The data →
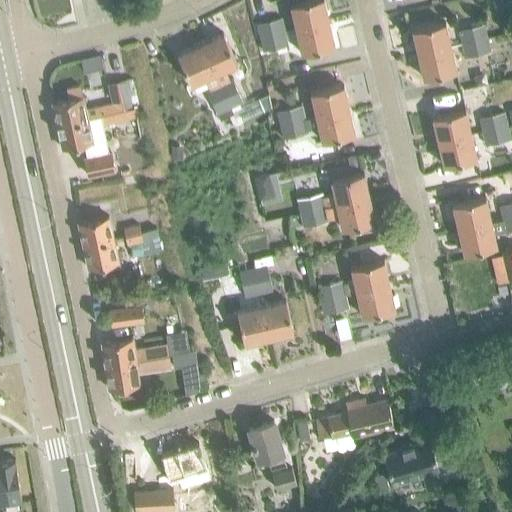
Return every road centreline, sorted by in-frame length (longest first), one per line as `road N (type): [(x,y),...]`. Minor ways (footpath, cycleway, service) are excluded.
road 1 (residential): [(27,56),(101,416),(117,430),(417,340),(430,327),(433,308),(363,0)]
road 2 (tertiary): [(97,511),(1,62)]
road 3 (residential): [(0,194),(65,511)]
road 4 (unclassified): [(27,56),(200,0)]
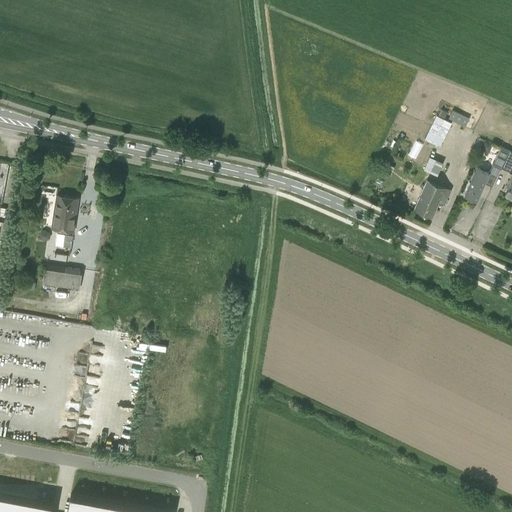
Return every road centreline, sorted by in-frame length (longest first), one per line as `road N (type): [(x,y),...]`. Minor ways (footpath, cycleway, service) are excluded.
road 1 (primary): [(511,286),(292,186),(0,117)]
road 2 (track): [(229,511),(279,182)]
road 3 (unclassified): [(196,511),(200,486),(0,447)]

Exercise aim →
Reproduce every one of the lines above word for word, leaving out the pictures.

Solution for this problem →
Return every road centreline, sorted by in-frame length (longest first), one per line as `road N (type): [(x,y),...]`. Minor ways (footpath, cycleway, service) are excluded.
road 1 (residential): [(27,56),(101,416),(117,430),(417,340),(430,327),(433,308),(363,0)]
road 2 (tertiary): [(97,511),(1,62)]
road 3 (residential): [(0,194),(65,511)]
road 4 (unclassified): [(27,56),(200,0)]
Return every road centreline, sorted by in-frame length (longest first), one per line as `road N (type): [(x,y),...]`. Minor ways (footpath, cycleway, service) are excluded.
road 1 (primary): [(511,286),(292,186),(0,117)]
road 2 (track): [(229,511),(279,182)]
road 3 (unclassified): [(196,511),(200,486),(0,447)]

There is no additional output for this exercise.